**Extracted entries:**

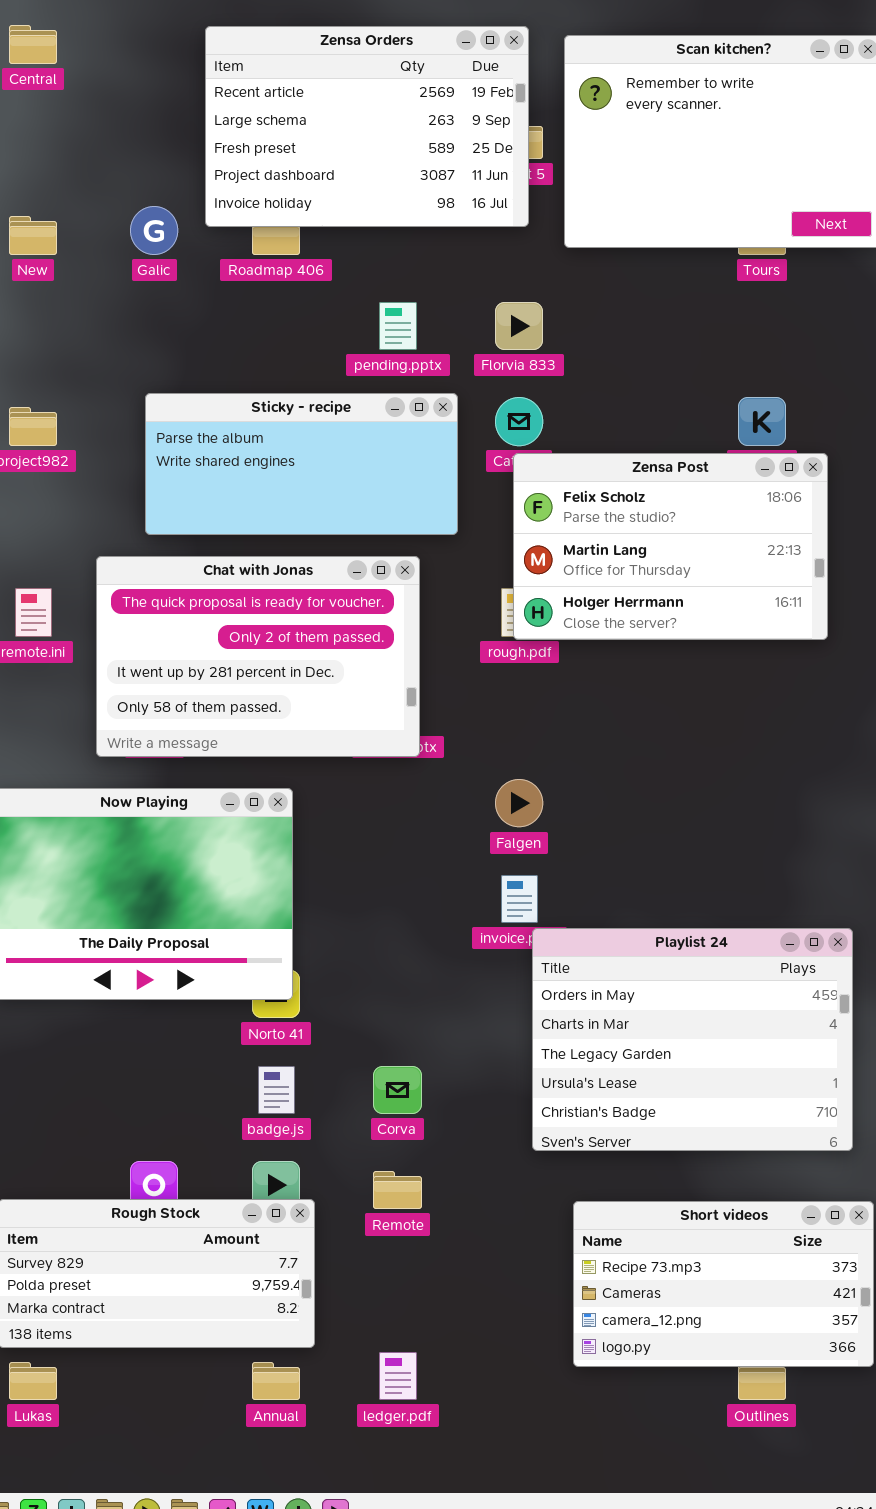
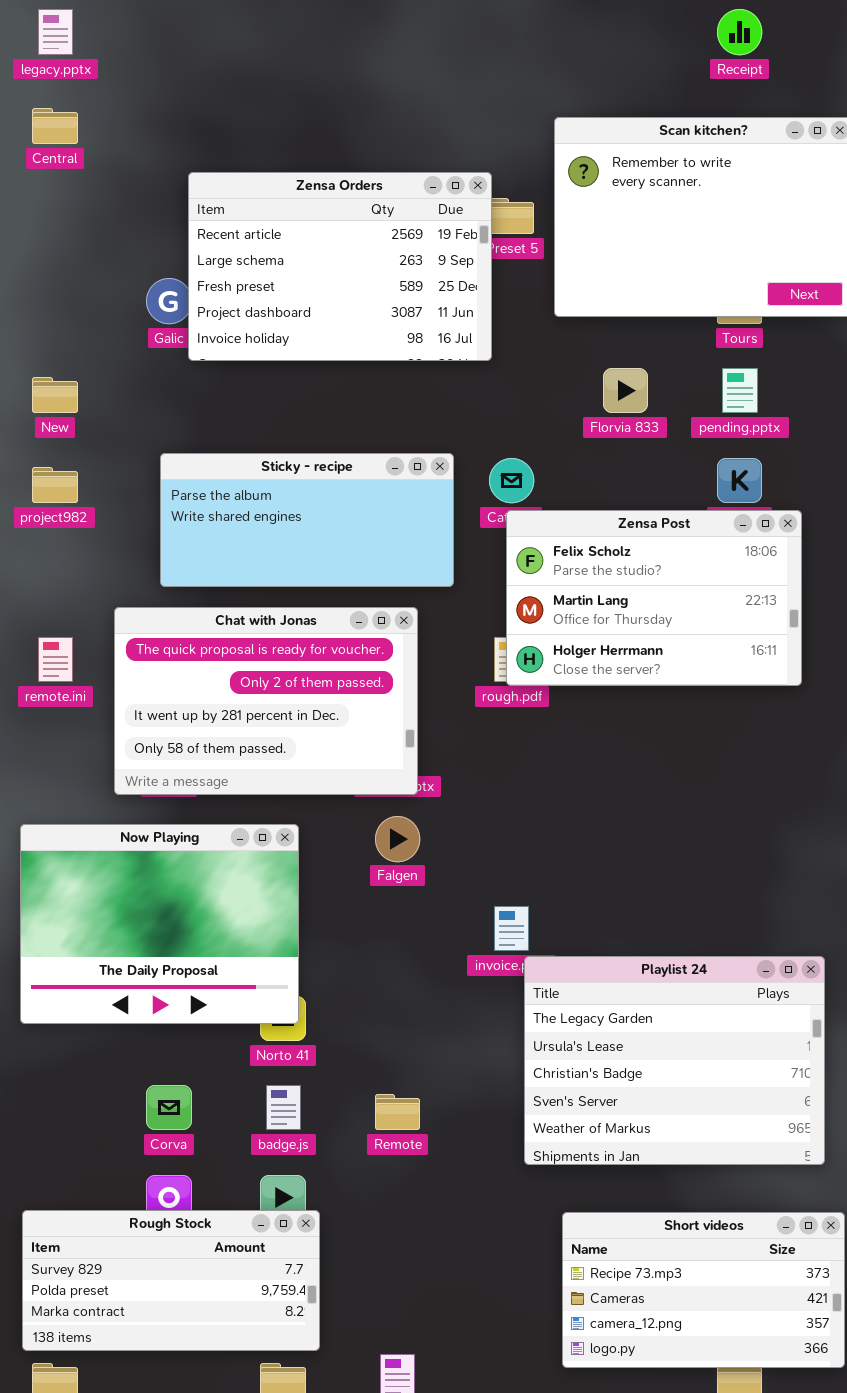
Zensa Orders: [205,26,529,227] -> [188,172,492,361], moved
New: [9,216,57,255] -> [32,377,78,413], moved
pending.pptx: [379,302,417,350] -> [722,368,758,413], moved
Florvia 833: [495,302,543,350] -> [603,368,648,413], moved
Falgen: [495,779,543,827] -> [375,816,420,862], moved
Playlist 24: [532,928,853,1151] -> [524,956,825,1165], scrolled down 2 rows
Corva: [373,1066,422,1114] -> [146,1085,192,1130], moved
Remote: [373,1171,422,1209] -> [375,1094,420,1130], moved

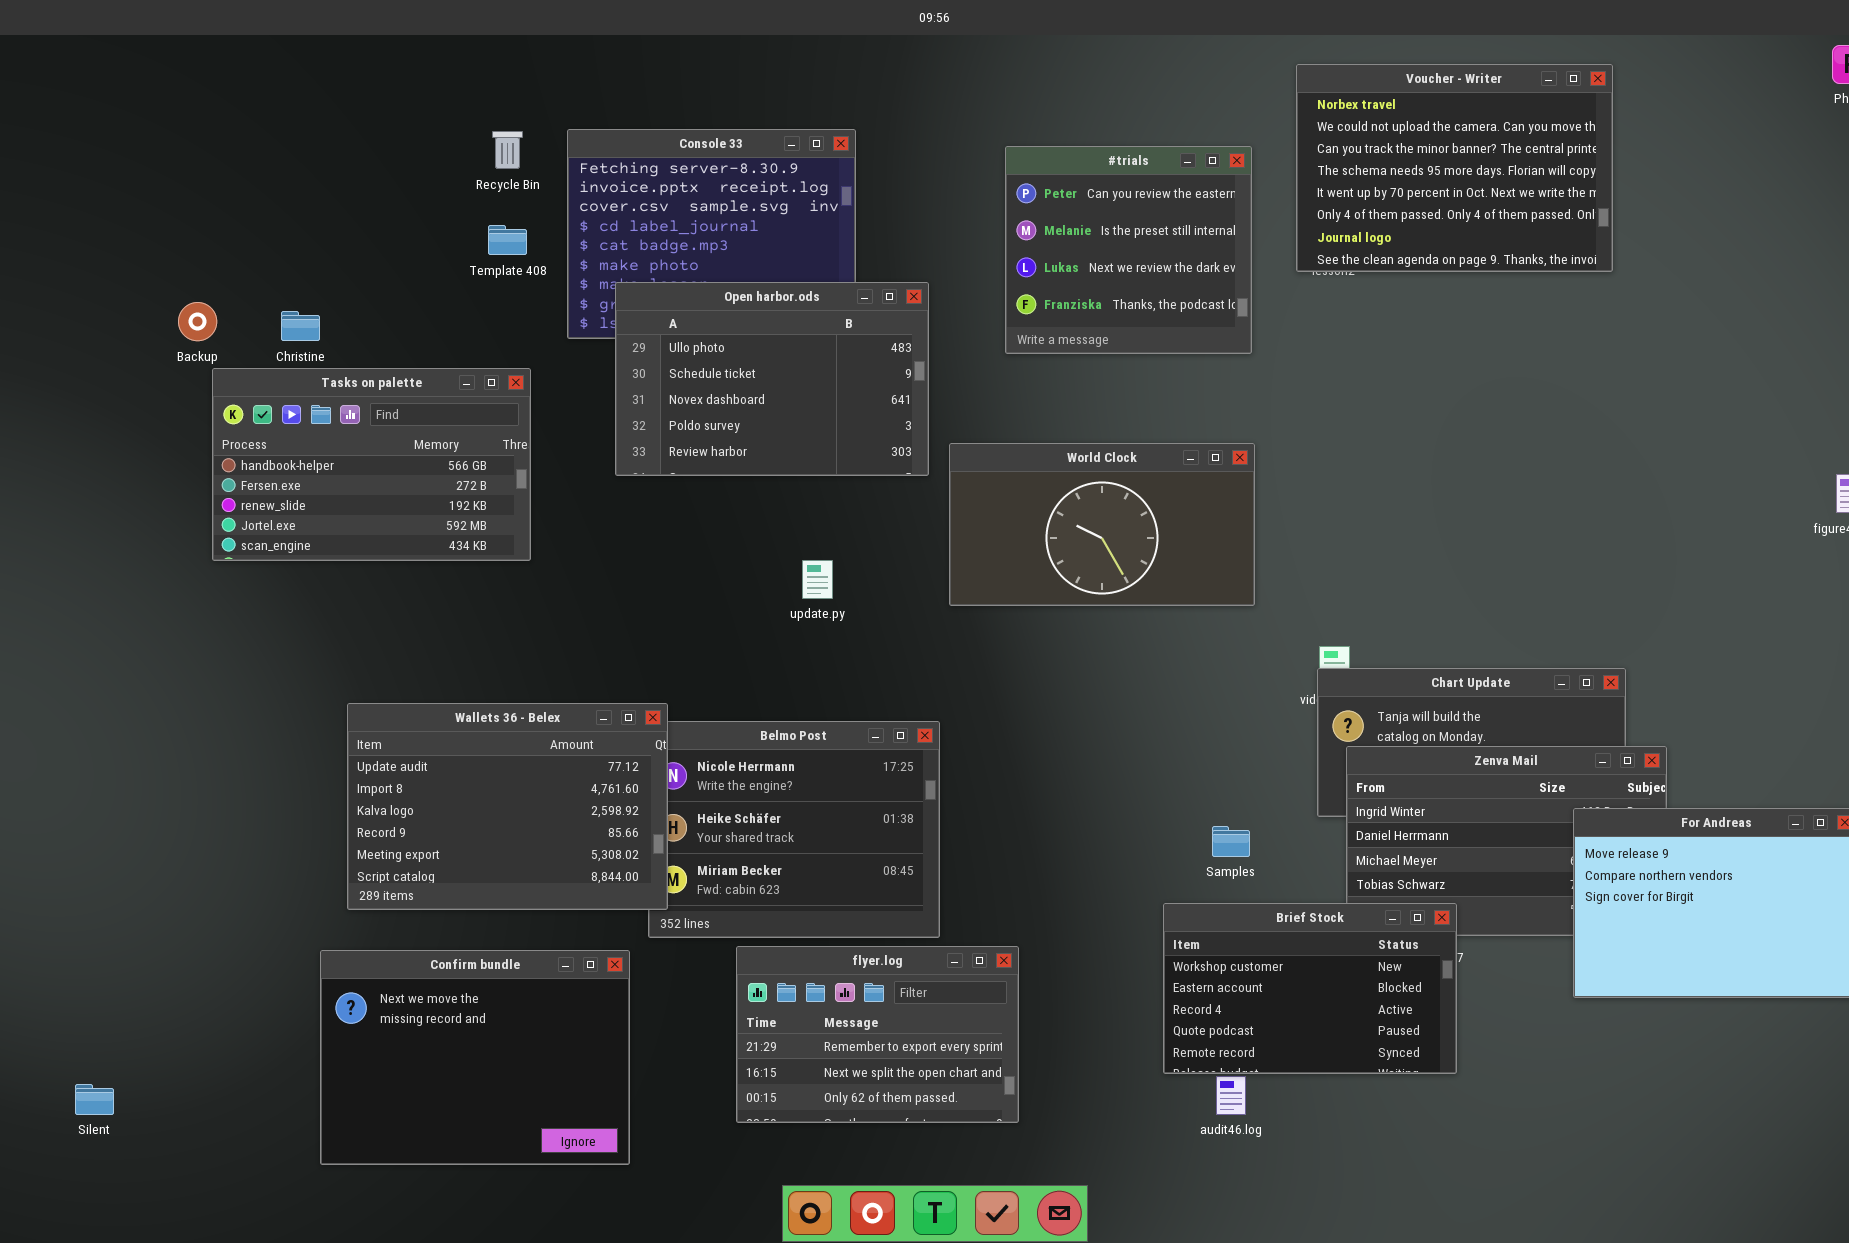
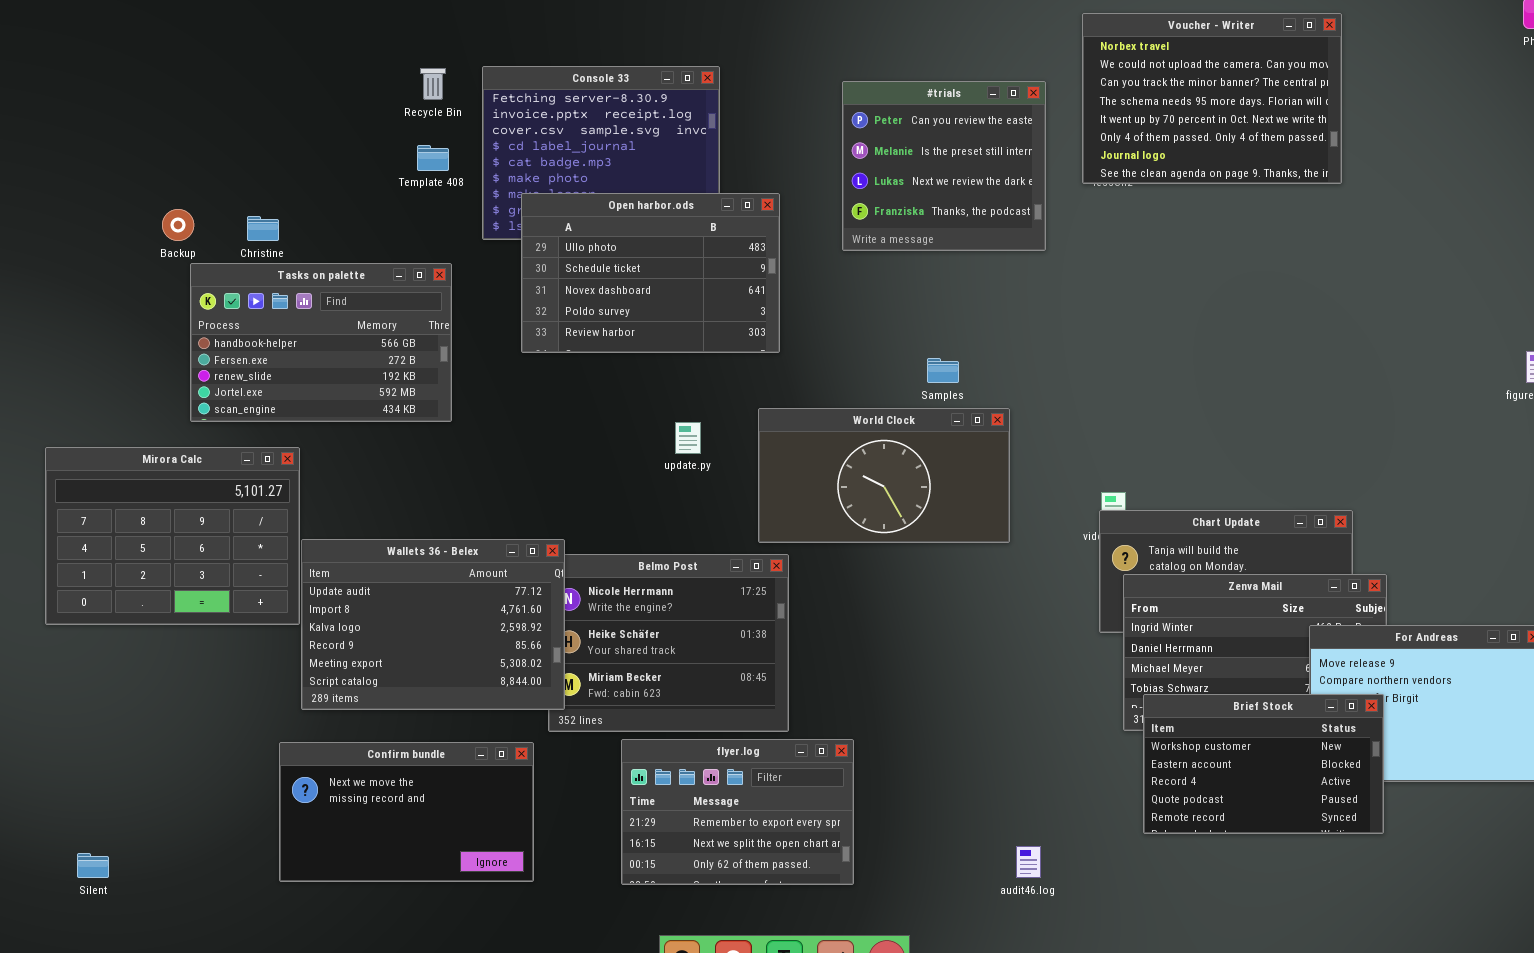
World Clock: [949,443,1255,606] -> [758,408,1010,543], moved
Mirora Calc: none -> [45,447,300,625], opened
Samples: [1212,826,1250,857] -> [927,358,959,383], moved
Brief Stock: [1163,903,1457,1074] -> [1143,694,1384,834], moved
Confirm bundle: [320,950,630,1165] -> [279,742,534,882], resized

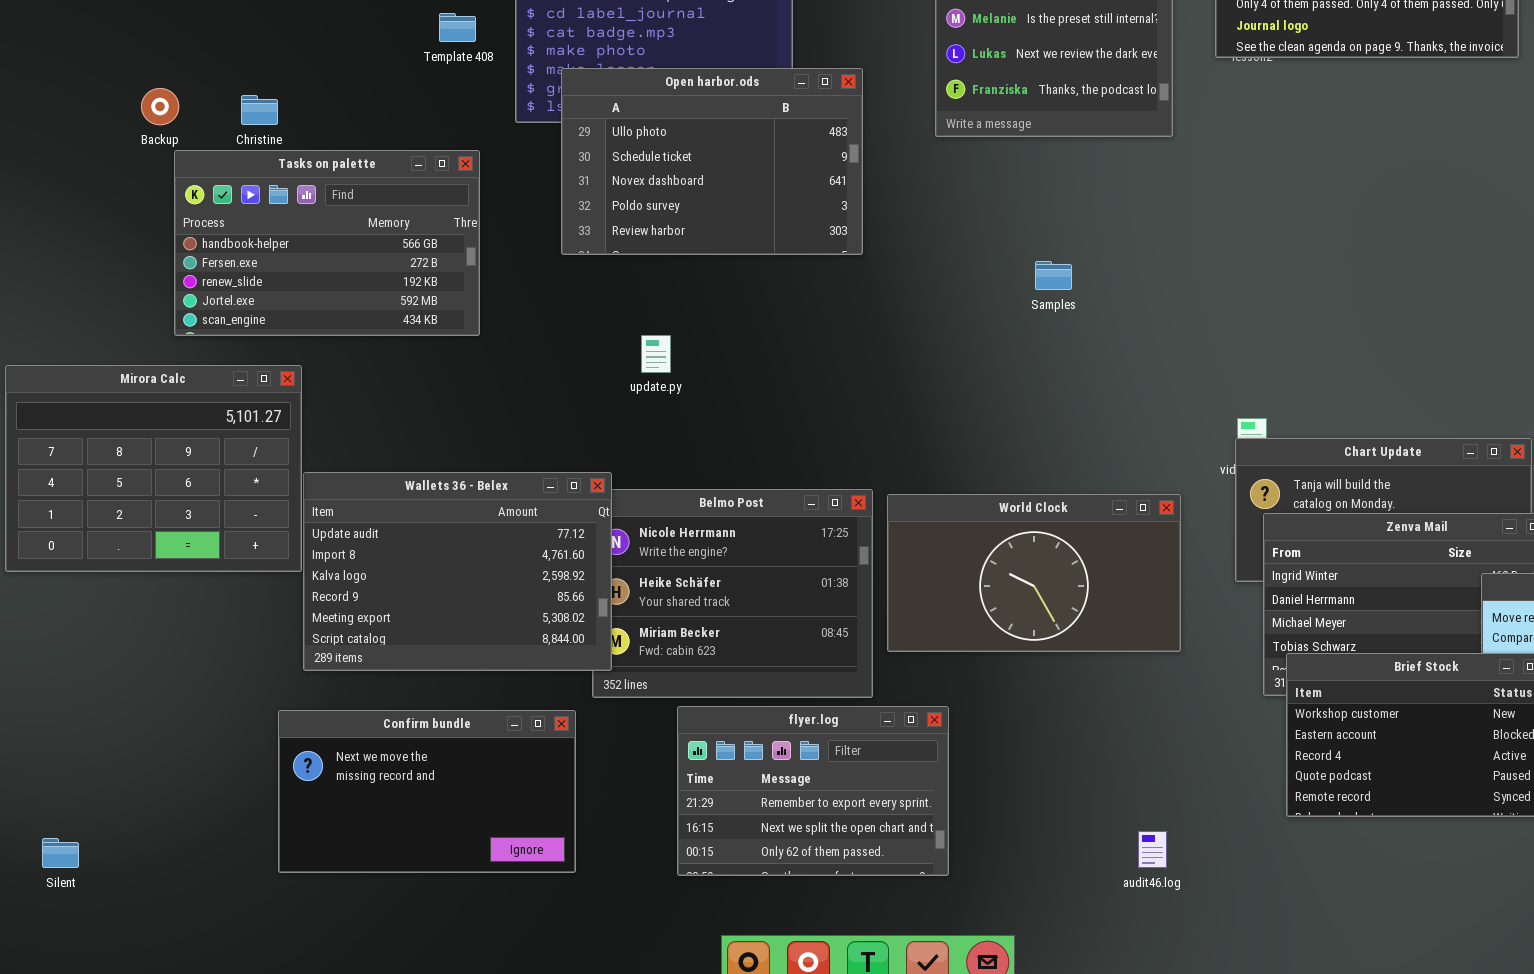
World Clock: [758,408,1010,543] -> [887,494,1181,652], moved
update.py: [675,422,701,454] -> [641,335,671,373], moved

**Your assignment:**
In copying the listing, reproduce each line exactly and omit the pictures.

**Exercise solution:**
Zensa Orders: [205,26,529,227] -> [188,172,492,361], moved
New: [9,216,57,255] -> [32,377,78,413], moved
pending.pptx: [379,302,417,350] -> [722,368,758,413], moved
Florvia 833: [495,302,543,350] -> [603,368,648,413], moved
Falgen: [495,779,543,827] -> [375,816,420,862], moved
Playlist 24: [532,928,853,1151] -> [524,956,825,1165], scrolled down 2 rows
Corva: [373,1066,422,1114] -> [146,1085,192,1130], moved
Remote: [373,1171,422,1209] -> [375,1094,420,1130], moved

World Clock: [949,443,1255,606] -> [758,408,1010,543], moved
Mirora Calc: none -> [45,447,300,625], opened
Samples: [1212,826,1250,857] -> [927,358,959,383], moved
Brief Stock: [1163,903,1457,1074] -> [1143,694,1384,834], moved
Confirm bundle: [320,950,630,1165] -> [279,742,534,882], resized

World Clock: [758,408,1010,543] -> [887,494,1181,652], moved
update.py: [675,422,701,454] -> [641,335,671,373], moved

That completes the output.